Select all lines holding the word "purple" from the entries that follow.

── Materials provided ──

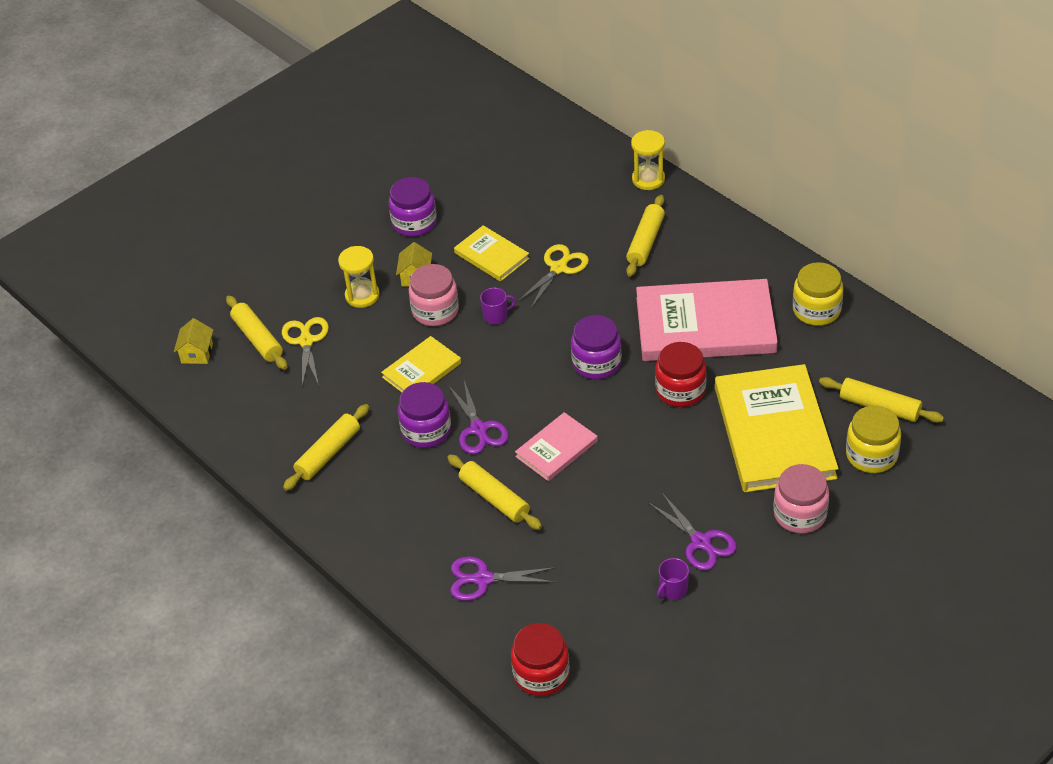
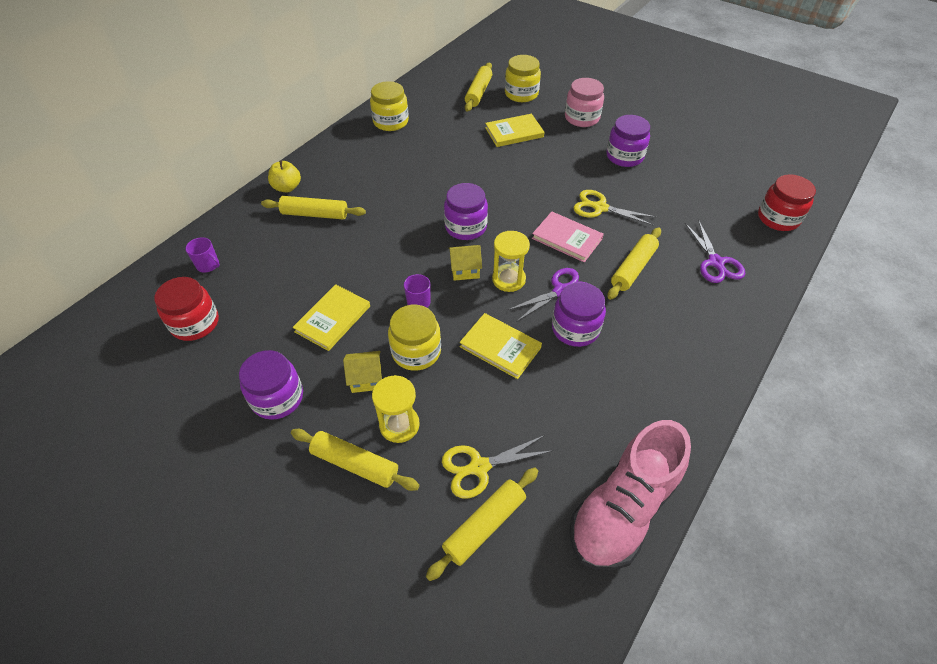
camera: 105 degrees left, 5 degrees up
(197, 353) = (523, 599): yellow house -> yellow house (465, 270)
(237, 424) = (623, 509): none -> pink shoe
(328, 453) = (631, 404): yellow rolling pin -> yellow rolling pin (355, 464)
(435, 311) = (416, 351): pink jar -> yellow jar
(559, 268) = (350, 266): yellow scissors -> yellow scissors (600, 208)
(648, 179) = (229, 221): yellow hourglass -> yellow hourglass (508, 279)
(673, 590) = (671, 165): purple mug -> purple mug (208, 265)
(680, 390) = (485, 178): red jar -> red jar (195, 323)
(696, 219) = (287, 187): none -> yellow apple
(701, 542) = (624, 156): purple scissors -> purple jar
(705, 325) = (413, 172): pink book -> none
(774, 432) = (514, 132): yellow book -> yellow book, size x0.50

───

### Written solution
(673, 590) = (671, 165): purple mug -> purple mug (208, 265)
(701, 542) = (624, 156): purple scissors -> purple jar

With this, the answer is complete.